Data excerpts

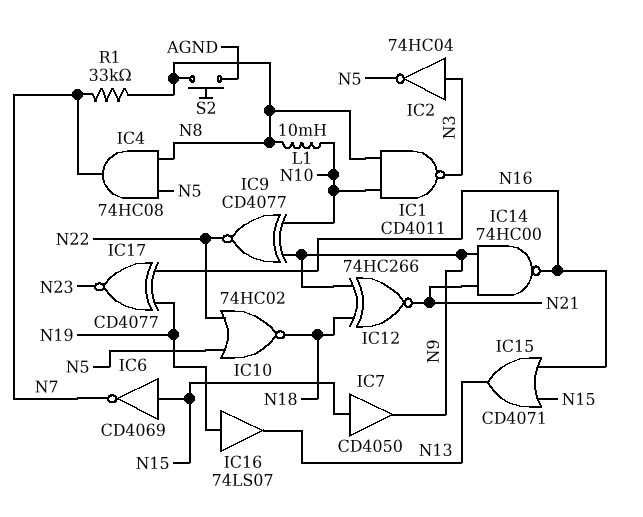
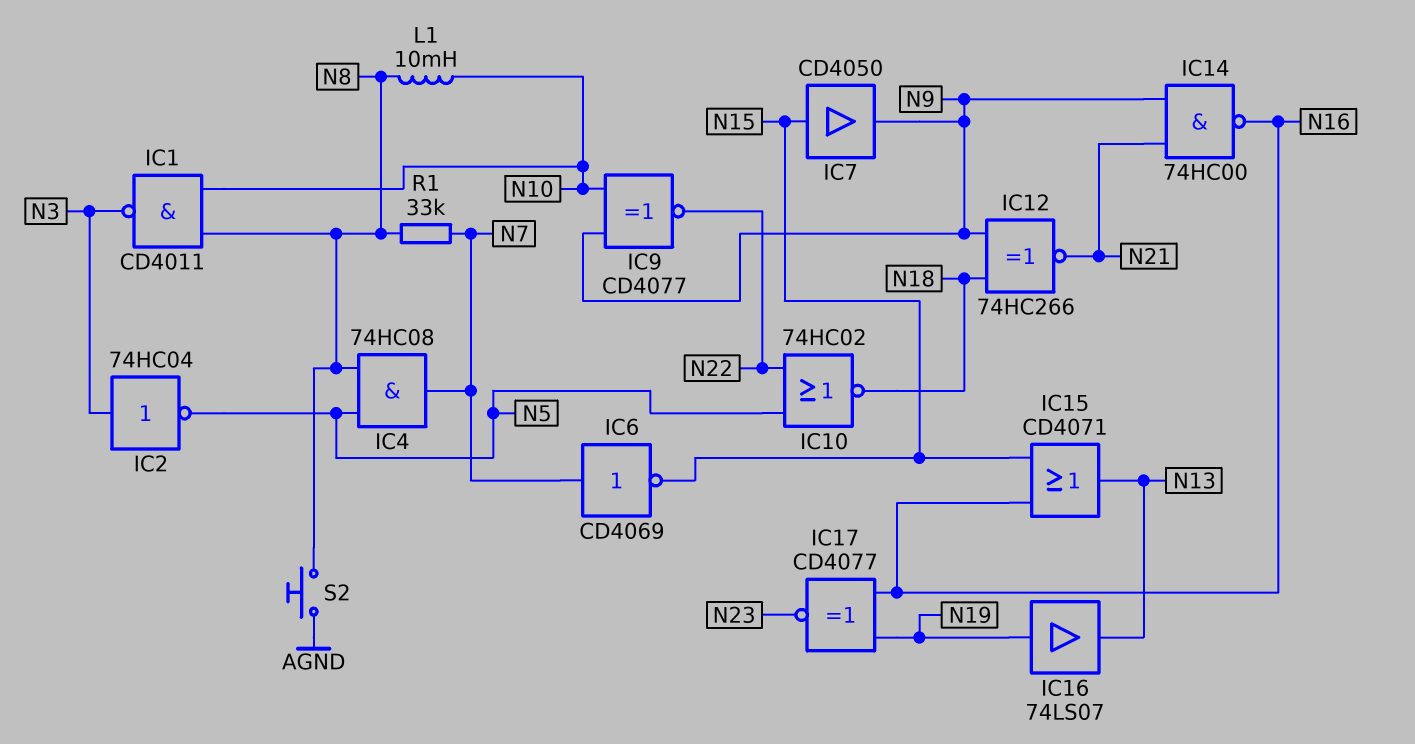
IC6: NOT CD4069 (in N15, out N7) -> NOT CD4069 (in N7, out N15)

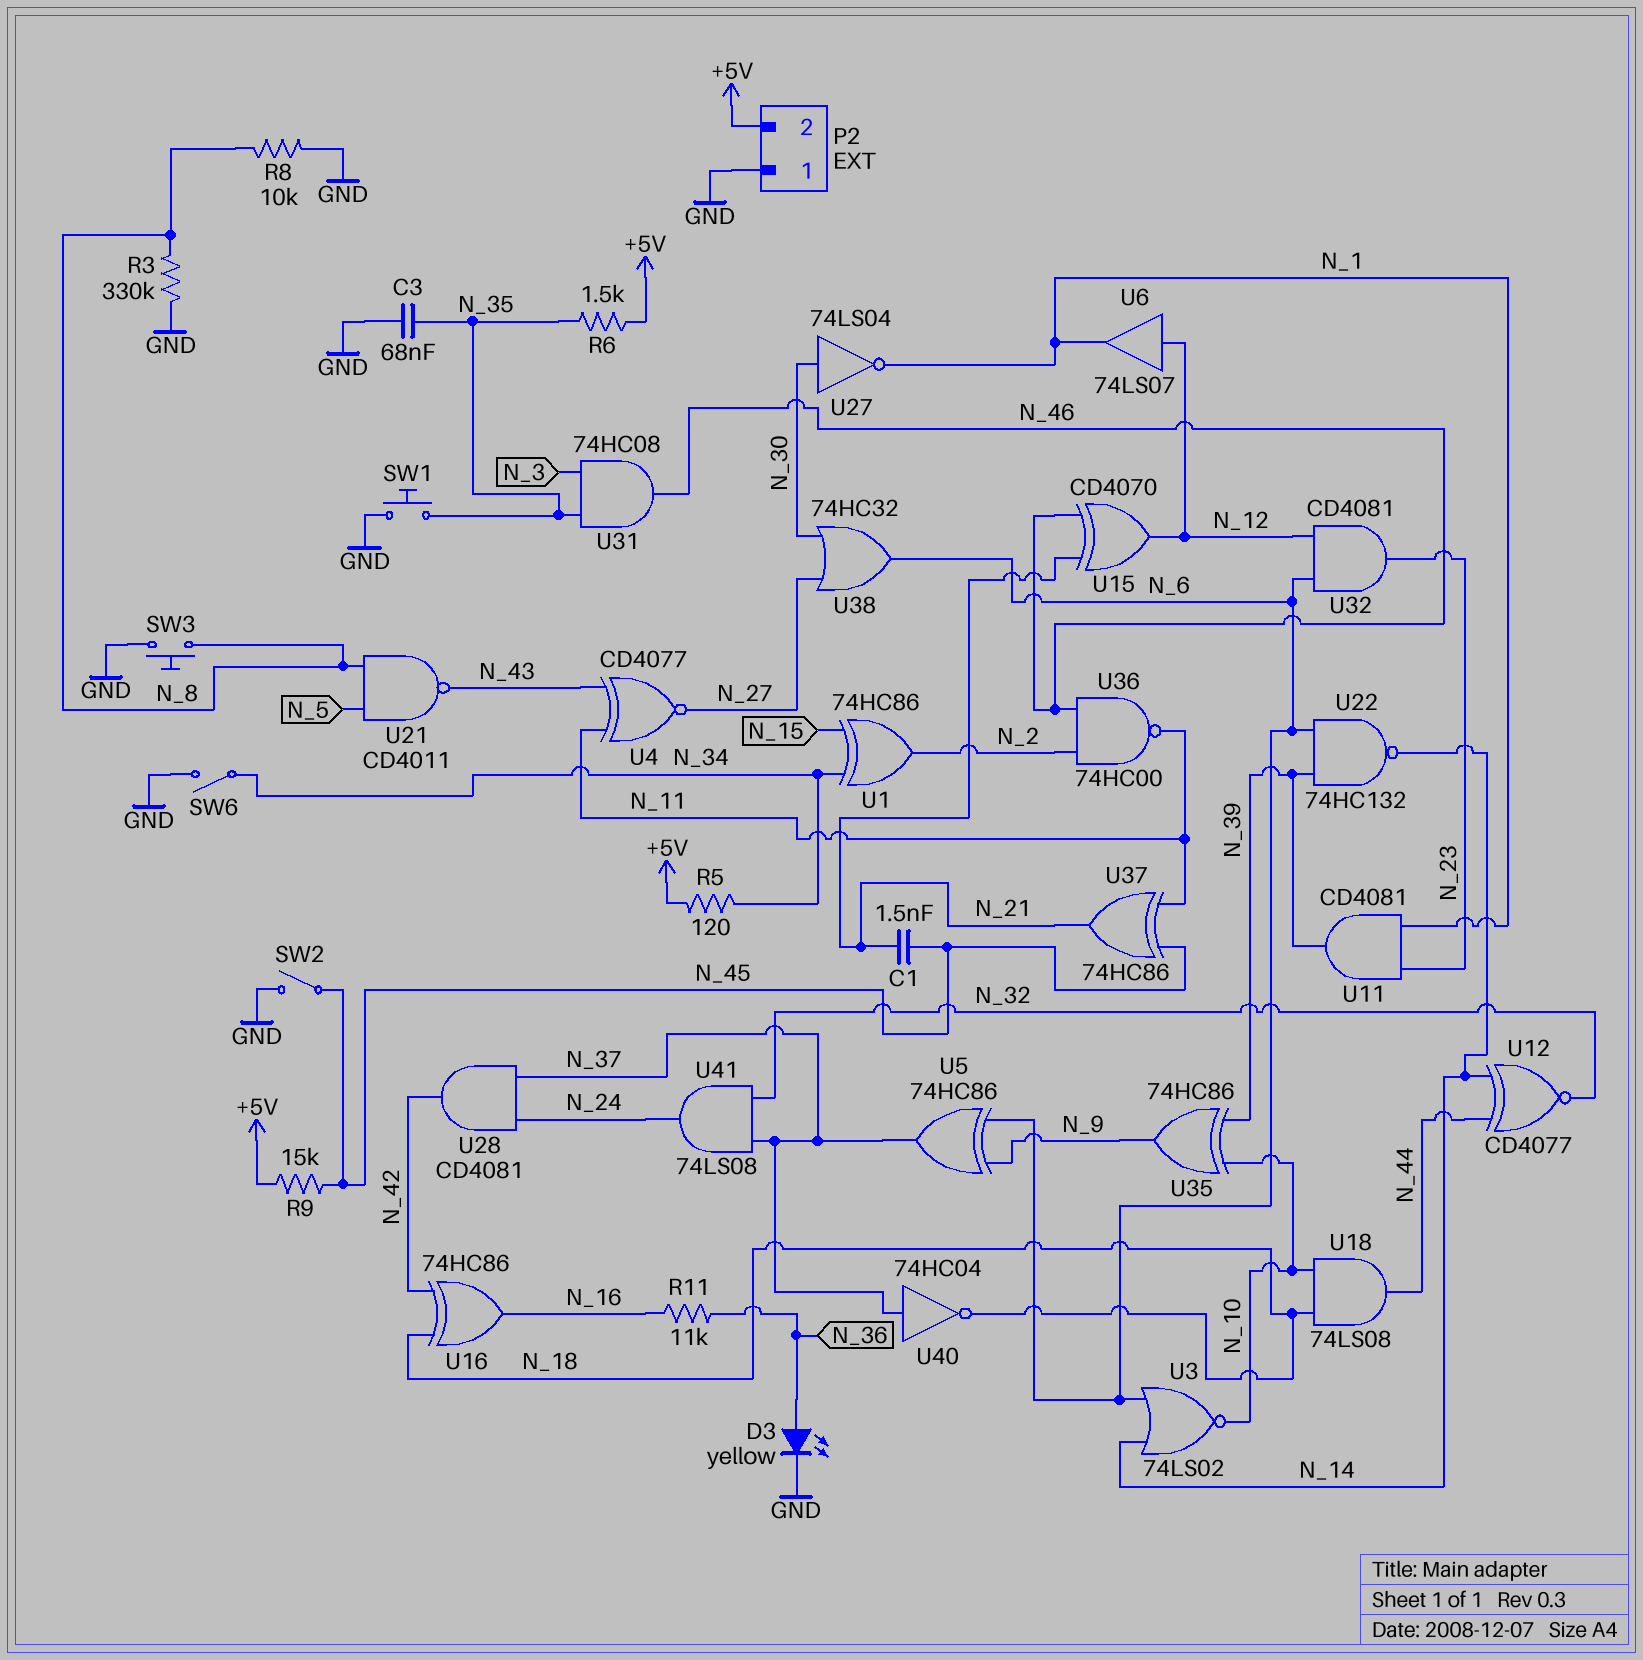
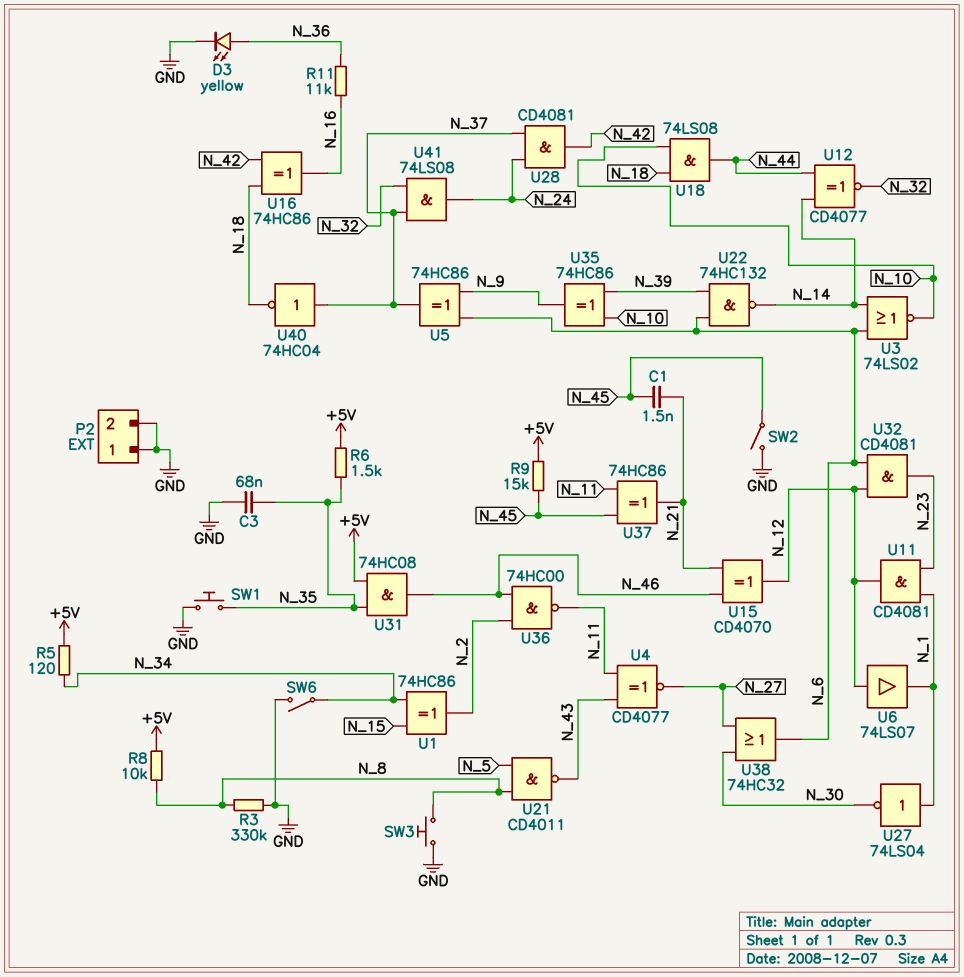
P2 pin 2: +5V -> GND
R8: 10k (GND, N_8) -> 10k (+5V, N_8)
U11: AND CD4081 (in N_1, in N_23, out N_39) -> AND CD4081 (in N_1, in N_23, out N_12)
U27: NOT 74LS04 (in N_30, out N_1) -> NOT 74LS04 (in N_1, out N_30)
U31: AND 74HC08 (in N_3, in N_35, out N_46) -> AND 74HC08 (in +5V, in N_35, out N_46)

• _Your goal_
The copy must include every record exactly and none of the pictures.

• _Exercise response_
IC6: NOT CD4069 (in N15, out N7) -> NOT CD4069 (in N7, out N15)

P2 pin 2: +5V -> GND
R8: 10k (GND, N_8) -> 10k (+5V, N_8)
U11: AND CD4081 (in N_1, in N_23, out N_39) -> AND CD4081 (in N_1, in N_23, out N_12)
U27: NOT 74LS04 (in N_30, out N_1) -> NOT 74LS04 (in N_1, out N_30)
U31: AND 74HC08 (in N_3, in N_35, out N_46) -> AND 74HC08 (in +5V, in N_35, out N_46)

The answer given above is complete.